(Scene comparison data)
+ + + + +

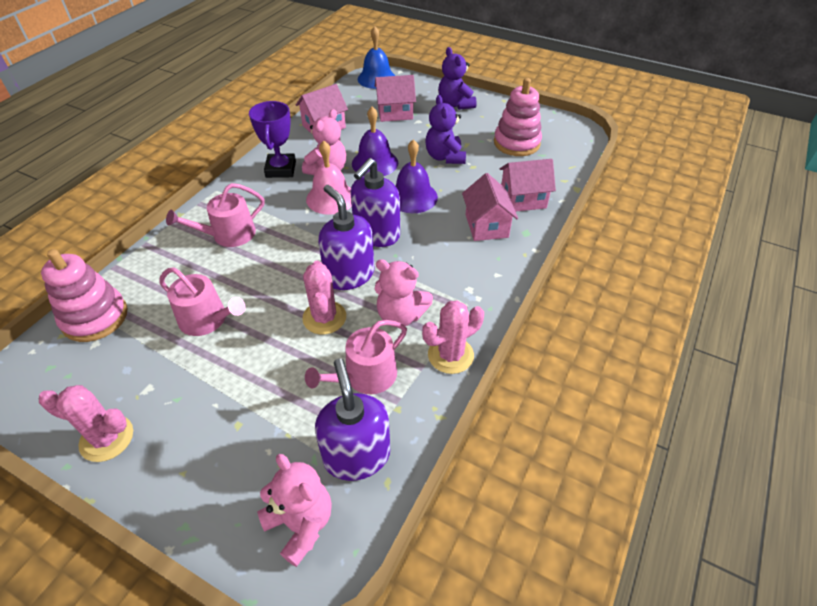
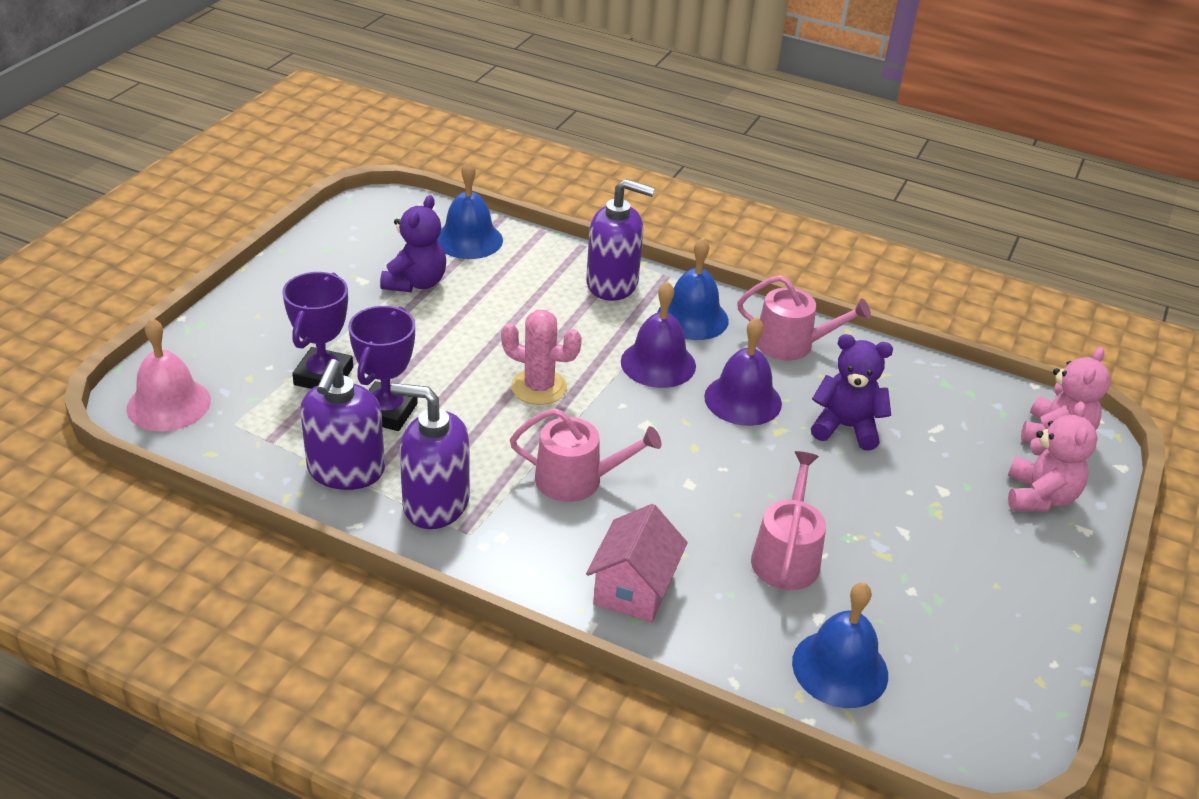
blue bell: 1 -> 3
pink cactus: 3 -> 1
pink house: 4 -> 1
pink stacking toy: 2 -> 0
pink teddy bear: 3 -> 2
purple trophy: 1 -> 2

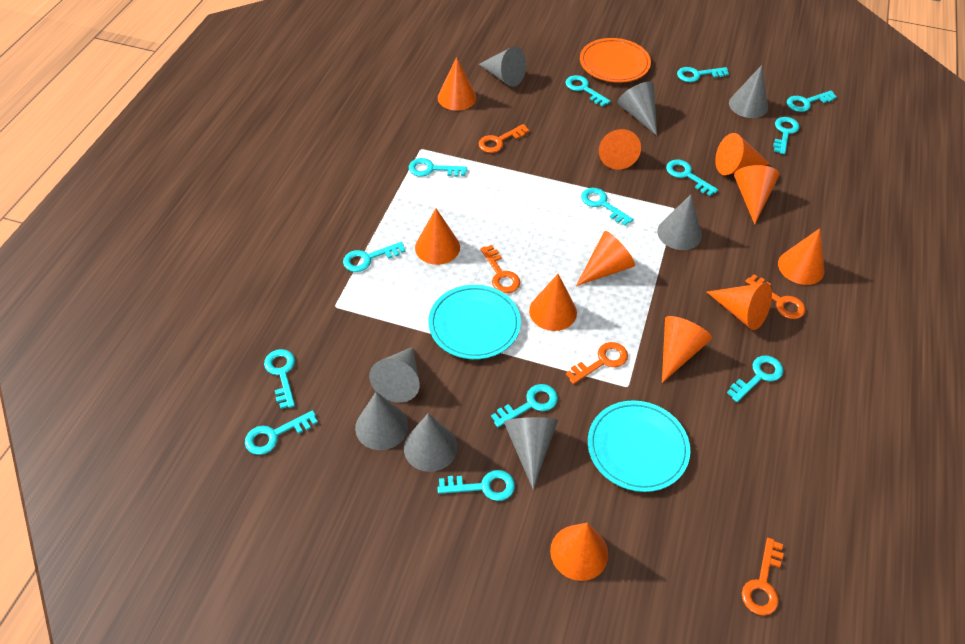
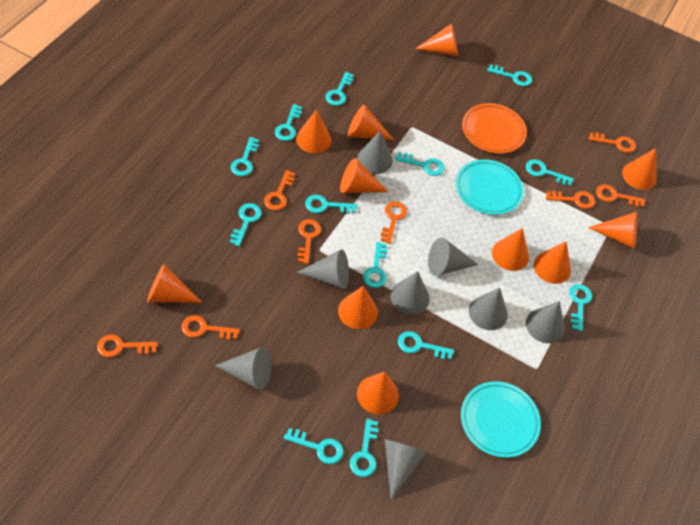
orange key: 5 -> 8

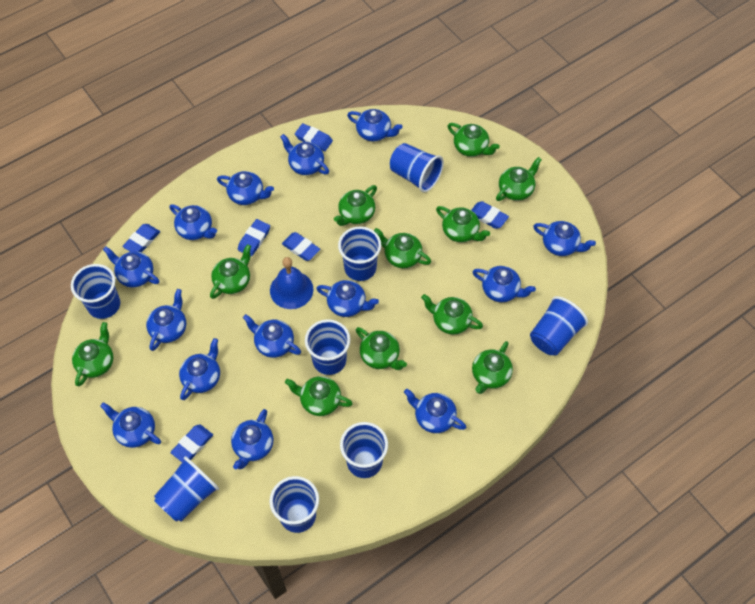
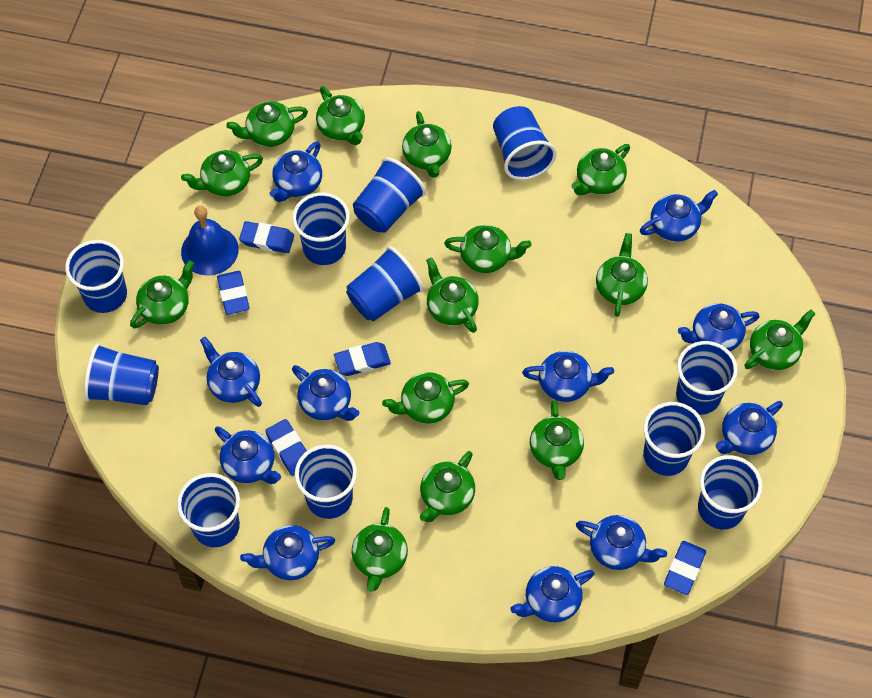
blue cup: 8 -> 11
blue eraser: 6 -> 5
blue teapot: 14 -> 11
green teapot: 11 -> 14

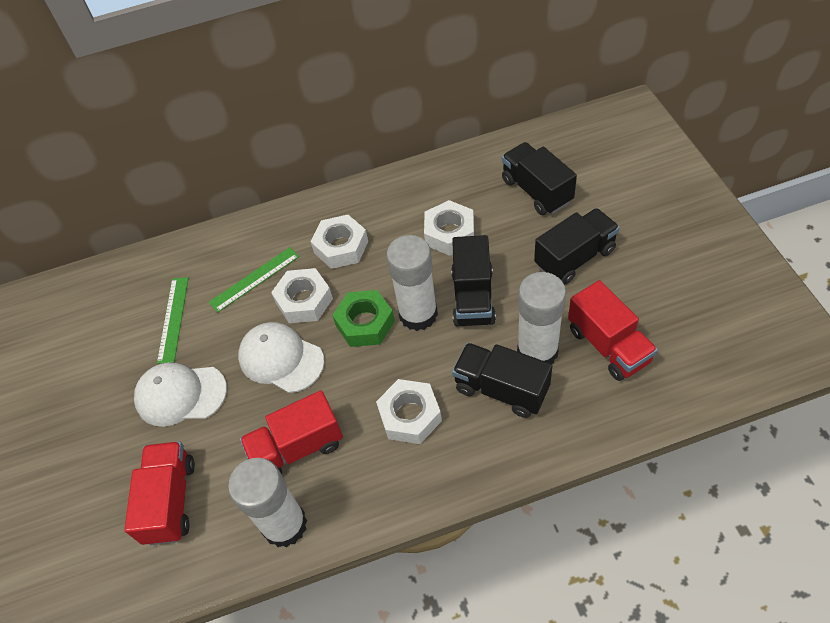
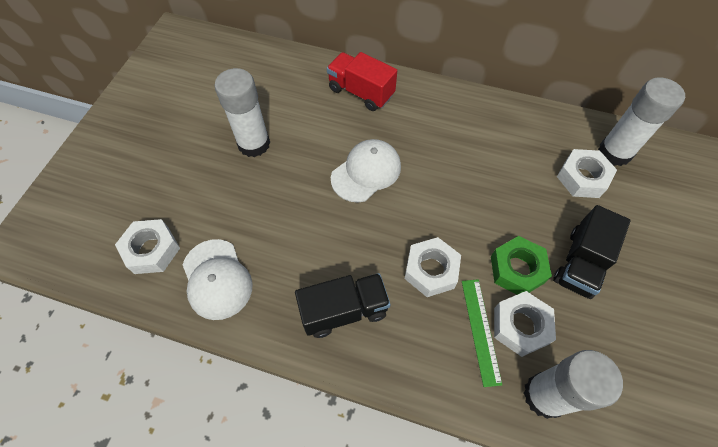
black truck: 4 -> 2
green ruler: 2 -> 1
red truck: 3 -> 1

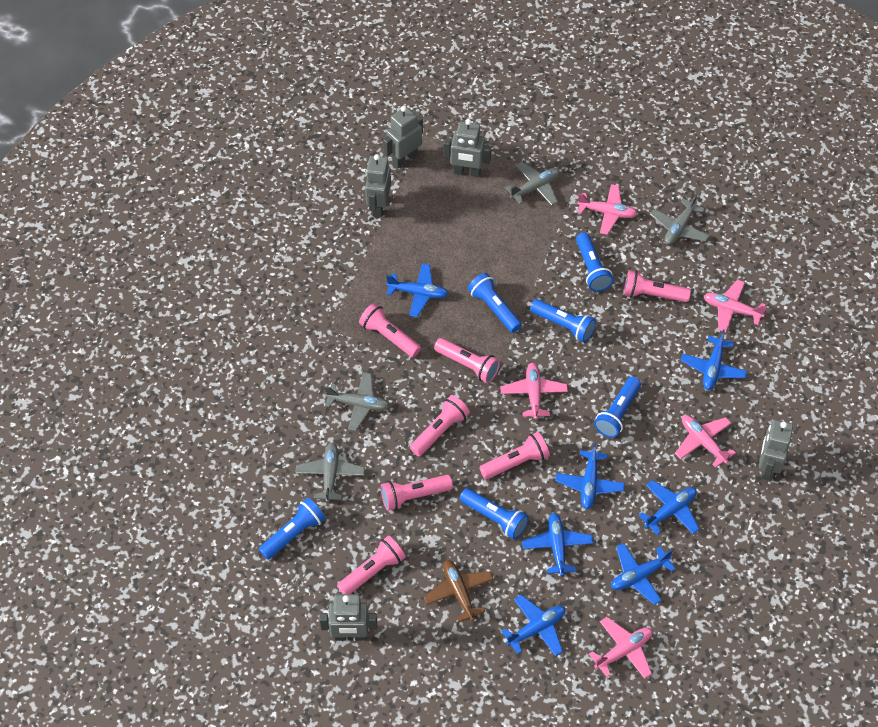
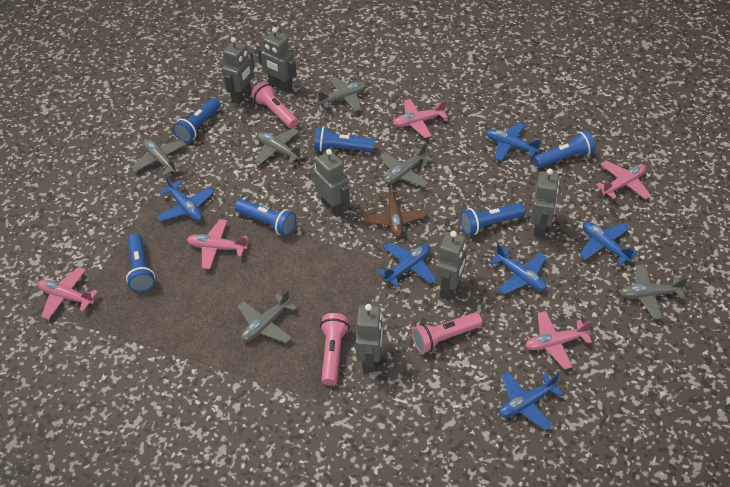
blue plane: 7 -> 6
grey plane: 4 -> 6
grey robot: 5 -> 6
pink flashlight: 7 -> 3

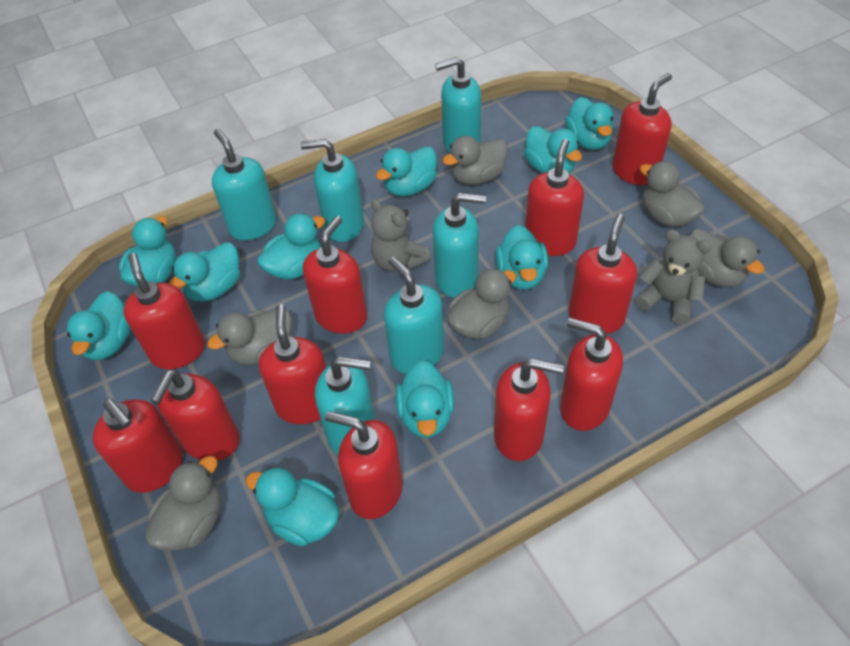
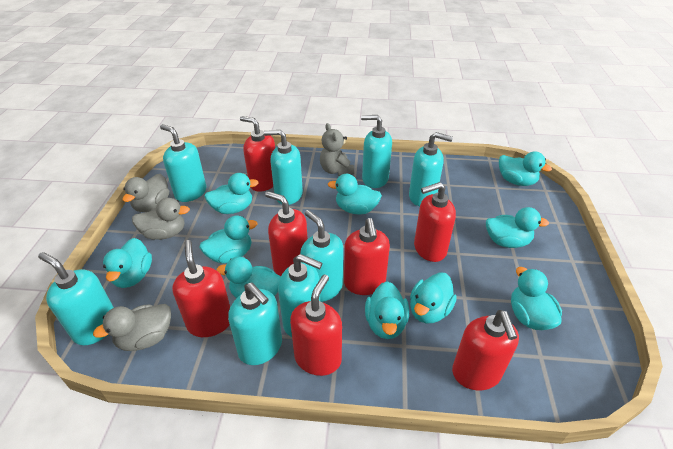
grey duck: 6 -> 3
grey teddy bear: 2 -> 1
red soap dispenser: 11 -> 7
turquoise soap dispenser: 6 -> 8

+ + + + +

| EXERCISE DIRECTIONS |
Repeat the records word for word, skipping pictures.

| REPLY TO THE EXERCISE |
blue bell: 1 -> 3
pink cactus: 3 -> 1
pink house: 4 -> 1
pink stacking toy: 2 -> 0
pink teddy bear: 3 -> 2
purple trophy: 1 -> 2

orange key: 5 -> 8

blue cup: 8 -> 11
blue eraser: 6 -> 5
blue teapot: 14 -> 11
green teapot: 11 -> 14

black truck: 4 -> 2
green ruler: 2 -> 1
red truck: 3 -> 1

blue plane: 7 -> 6
grey plane: 4 -> 6
grey robot: 5 -> 6
pink flashlight: 7 -> 3

grey duck: 6 -> 3
grey teddy bear: 2 -> 1
red soap dispenser: 11 -> 7
turquoise soap dispenser: 6 -> 8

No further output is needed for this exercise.